** Begin DATASET ENTRIES **
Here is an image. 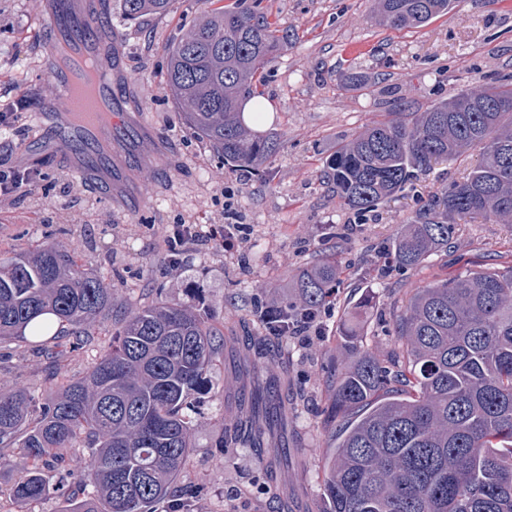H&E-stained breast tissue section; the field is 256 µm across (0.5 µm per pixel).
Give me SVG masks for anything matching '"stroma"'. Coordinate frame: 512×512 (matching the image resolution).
Here are the masks:
<instances>
[{"label": "stroma", "instance_id": "1", "mask_svg": "<svg viewBox=\"0 0 512 512\" xmlns=\"http://www.w3.org/2000/svg\"><path fill=\"white\" fill-rule=\"evenodd\" d=\"M111 2L127 60L122 107L165 139L167 158L139 168L141 204L117 210L68 171L38 166L32 103L55 94L43 72L42 0H0V170L27 176L17 192L0 194V258L53 242L73 252L85 271L117 281L118 309L134 312L160 298L194 302L224 332L181 475L199 491L194 512H276L283 493L293 512H323L322 475L335 433L324 373L349 308L372 296L356 333L387 360L397 347L389 322L413 289L479 263L512 264V224L464 219L448 250L422 268L377 272L380 250L412 223L418 200L460 180L478 152L432 162L364 215L343 205L325 175L327 160L356 132L394 113L421 112L463 89L512 79V0H455L447 15L405 29L378 23L373 0H262L288 43L264 70L261 94L273 110L258 131L277 133L280 147L257 172L222 164L183 123L166 86L164 48L188 29L202 0H176L168 14L136 21L125 20L121 0ZM353 72L361 82H349ZM181 224L242 225L240 247L228 252L216 240L192 241L170 264L166 238ZM321 257L339 269L338 303L321 313L320 335L289 341L269 370L290 380L293 413L283 453L223 443L247 383L237 368L244 317L261 305L295 302L298 275ZM115 328L114 320H99L82 346L65 348L52 377L45 357L0 344V392L22 389L47 402L61 382L94 365Z\"/></svg>", "mask_w": 512, "mask_h": 512}]
</instances>
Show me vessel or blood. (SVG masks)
I'll use <instances>...</instances> for the list:
<instances>
[{
    "instance_id": "1",
    "label": "vessel or blood",
    "mask_w": 512,
    "mask_h": 512,
    "mask_svg": "<svg viewBox=\"0 0 512 512\" xmlns=\"http://www.w3.org/2000/svg\"><path fill=\"white\" fill-rule=\"evenodd\" d=\"M108 23L102 0H47L42 23L47 46L44 70L56 94L40 102L36 112L43 149L62 159L68 171L112 203L124 177L123 163L113 160L109 143L124 142L127 162L139 161L135 129L115 109L127 87L112 73L88 92L73 93L84 83L86 62L95 55L94 36Z\"/></svg>"
}]
</instances>
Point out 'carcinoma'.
<instances>
[{"mask_svg": "<svg viewBox=\"0 0 512 512\" xmlns=\"http://www.w3.org/2000/svg\"><path fill=\"white\" fill-rule=\"evenodd\" d=\"M174 0H121L126 20L163 15ZM452 0H376L379 21L418 28L448 14ZM287 37L259 5L215 8L166 46L167 85L184 121L226 164L258 169L276 151L241 108L263 82ZM512 84L478 85L423 112L378 122L336 148L327 162L336 195L364 214L438 159L477 149L481 162L433 196L384 248V258L419 268L448 247L457 220L512 224ZM339 272L329 260L299 275L298 300L256 309L261 335L243 366L253 376L226 437L277 447L288 410L284 382L263 376L280 355L268 327L336 305ZM116 285L85 272L57 243L0 261V340L56 343L93 335L114 312ZM398 366L388 369L340 335L343 360L328 370L336 443L322 481L324 512H512V265L467 270L429 282L395 317ZM224 333L192 305L158 300L123 315L112 344L84 375L38 407L23 390L0 393V449H22L11 494L27 506L55 491L61 512H192L198 491L172 494L191 448L206 374ZM91 450L73 484L50 488L46 471L67 464L77 441ZM94 496H83L85 488Z\"/></svg>", "mask_w": 512, "mask_h": 512, "instance_id": "obj_1", "label": "carcinoma"}]
</instances>
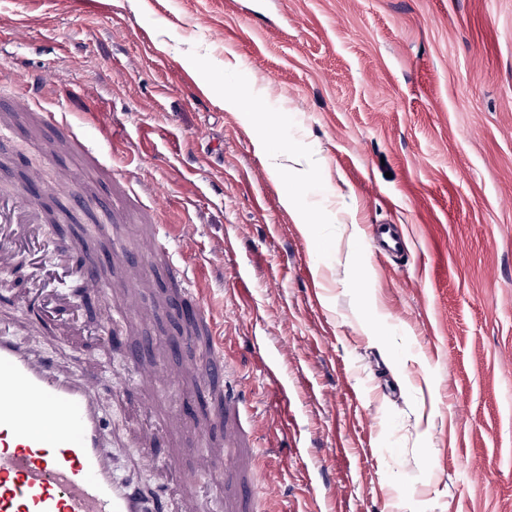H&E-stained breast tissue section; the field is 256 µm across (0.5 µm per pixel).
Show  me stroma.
I'll return each mask as SVG.
<instances>
[{"mask_svg":"<svg viewBox=\"0 0 512 512\" xmlns=\"http://www.w3.org/2000/svg\"><path fill=\"white\" fill-rule=\"evenodd\" d=\"M29 91L99 150L45 154L46 122L0 140V189L41 168L83 195L116 252L168 287L163 225L212 306L254 427L264 512H512V0H0V100ZM254 93L258 113L225 108ZM311 160L273 174L259 139ZM301 185L297 224L282 204ZM90 213V214H91ZM396 225L399 256L377 253ZM54 281L87 326L60 333L0 288V322L99 377L117 477L196 474L192 388L115 389L190 350L141 288ZM116 330L105 341L98 327Z\"/></svg>","mask_w":512,"mask_h":512,"instance_id":"1","label":"stroma"}]
</instances>
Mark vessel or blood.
Instances as JSON below:
<instances>
[{"label":"vessel or blood","mask_w":512,"mask_h":512,"mask_svg":"<svg viewBox=\"0 0 512 512\" xmlns=\"http://www.w3.org/2000/svg\"><path fill=\"white\" fill-rule=\"evenodd\" d=\"M32 186L0 194V261L22 256L32 271L44 264V229ZM149 256L164 255L175 288L188 290V272L171 262L172 245L164 232L148 242ZM27 305L41 318L69 309V299L39 289ZM192 341H205L206 361L220 362L215 322L203 308L193 313ZM93 375L65 374L54 357L11 336L0 324V512H209L193 480L178 496L166 487L146 495L139 485L115 476L105 450V413ZM253 439L238 434L229 465L209 457L203 471L218 485L226 476L256 484L261 470L246 467L243 447Z\"/></svg>","instance_id":"b4317fda"}]
</instances>
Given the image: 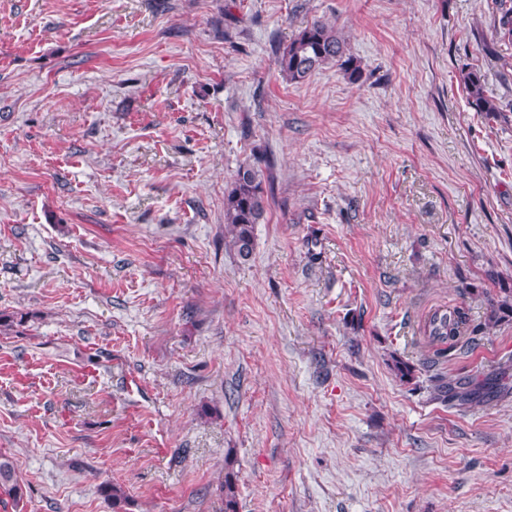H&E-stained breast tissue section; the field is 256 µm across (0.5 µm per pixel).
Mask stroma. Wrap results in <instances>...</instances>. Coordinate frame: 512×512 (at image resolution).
Here are the masks:
<instances>
[{
	"mask_svg": "<svg viewBox=\"0 0 512 512\" xmlns=\"http://www.w3.org/2000/svg\"><path fill=\"white\" fill-rule=\"evenodd\" d=\"M493 0H0V512H512V45ZM360 67L288 81L314 21ZM500 114L477 111L462 71ZM267 207L249 260L240 165ZM468 309L444 360L423 328ZM496 323H489V315ZM414 367L400 381L394 359ZM479 385L469 405L434 377ZM266 205L260 171L254 166H240L224 194V221L242 260H248L253 253L254 224L263 219ZM18 464L8 456L0 455V496L20 502L25 495V485L18 479Z\"/></svg>",
	"mask_w": 512,
	"mask_h": 512,
	"instance_id": "1",
	"label": "stroma"
}]
</instances>
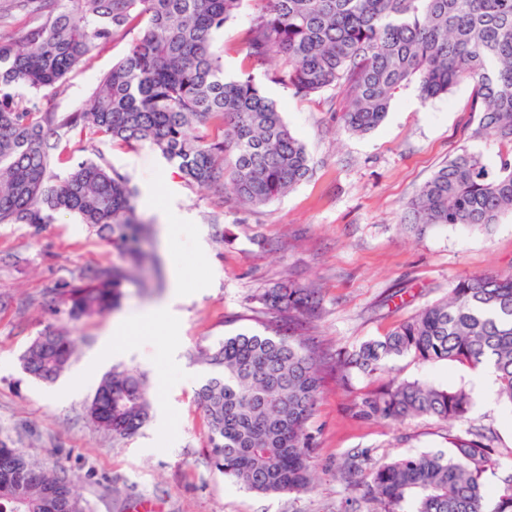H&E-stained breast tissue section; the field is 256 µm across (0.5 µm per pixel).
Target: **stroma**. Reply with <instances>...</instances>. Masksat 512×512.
Returning a JSON list of instances; mask_svg holds the SVG:
<instances>
[{"label":"stroma","mask_w":512,"mask_h":512,"mask_svg":"<svg viewBox=\"0 0 512 512\" xmlns=\"http://www.w3.org/2000/svg\"><path fill=\"white\" fill-rule=\"evenodd\" d=\"M258 0H244L216 45L224 76L251 72L263 94L283 112L310 156V176L272 203L238 206L211 190L188 186L150 145L126 147L72 138L60 147L58 171L77 161L104 158L138 190L145 221L170 215L169 235L144 243L157 269L145 283H125L121 313L146 310L171 288L172 259L182 263L184 295L169 316L131 325L113 337L107 361L94 358L111 315L70 320L67 306L46 303L63 281L80 283L85 270L120 263L112 243L73 216L33 230L0 224V436L47 471L65 470L91 512H344L349 492L336 476L343 457L369 451L377 461L398 454L444 451L448 427L434 417L401 423L352 417L353 403L390 380L465 387L472 397L468 427L491 438L495 452L483 475L488 490L512 474V406L498 400L493 378L456 361L421 365L413 356L389 359L383 370L348 382L326 374L310 430L317 442V479L307 493L261 496L236 485L208 458V427L196 391L209 369L198 350L244 329H260L262 293L284 279L318 288L321 310L303 321L321 355L379 338L393 325L447 296L456 281L487 271H512V215L490 232L435 227L417 237L403 229L404 206L461 147L498 162L497 145L473 141V86L462 82L424 101L406 91L385 120L365 135L342 129V96L329 88L303 99L275 83L265 65H250L241 45ZM118 39L92 48L56 89L41 92L44 112H72L124 56ZM68 327L76 341L69 367L53 383L27 375L20 357L47 329ZM121 365L144 373L153 408L135 434L115 439L85 413L103 376Z\"/></svg>","instance_id":"1"}]
</instances>
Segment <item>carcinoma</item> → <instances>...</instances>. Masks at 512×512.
I'll use <instances>...</instances> for the list:
<instances>
[{
    "instance_id": "1",
    "label": "carcinoma",
    "mask_w": 512,
    "mask_h": 512,
    "mask_svg": "<svg viewBox=\"0 0 512 512\" xmlns=\"http://www.w3.org/2000/svg\"><path fill=\"white\" fill-rule=\"evenodd\" d=\"M243 0H13L20 11L48 14L19 42L0 40V224L37 228L72 214L112 241L123 264L92 269L88 284H63L68 316L104 315L122 283L150 261L141 247L148 228L126 174L83 159L55 172L56 150L75 132L89 140L149 144L185 182L230 187L245 206L269 204L308 178L305 145L251 73L227 81L214 35L234 20ZM244 35L247 56L270 66L271 79L301 98L336 86L341 122L366 134L411 89L423 100L473 85L471 138L506 149L492 170L466 146L407 202L406 229L420 236L438 226L487 232L512 214V0H259ZM127 54L100 79L85 106L42 112L36 95L60 85L97 44L138 26ZM263 305L288 334L242 331L198 352L211 376L197 392L208 426L213 467L258 495L306 493L316 473L308 430L321 393V360L300 319L320 308L315 288L283 282ZM75 340L61 329L37 336L22 369L51 382L67 368ZM411 355L423 364L458 361L493 370L497 395L512 405V272L459 280L441 299L378 340L336 353L346 376L381 369ZM471 407L469 392L430 381H391L353 406L363 419L436 417L448 423L446 453L400 455L374 462L366 451L338 467L353 501L371 512H512V475L490 499L482 475L492 448L472 428L456 430ZM145 374L114 368L87 405L92 422L127 436L150 417ZM0 512H89L74 481L47 472L0 438Z\"/></svg>"
}]
</instances>
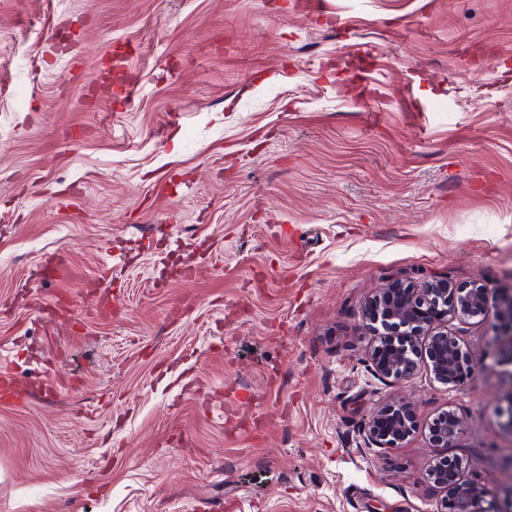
** End DATASET ENTRIES **
§ **THE TASK**: Locate the word "Show" in the records above, and return each line that has it.

§ **TASK ANSWER**:
Show me vessel or blood. (SVG masks)
Show  me stroma.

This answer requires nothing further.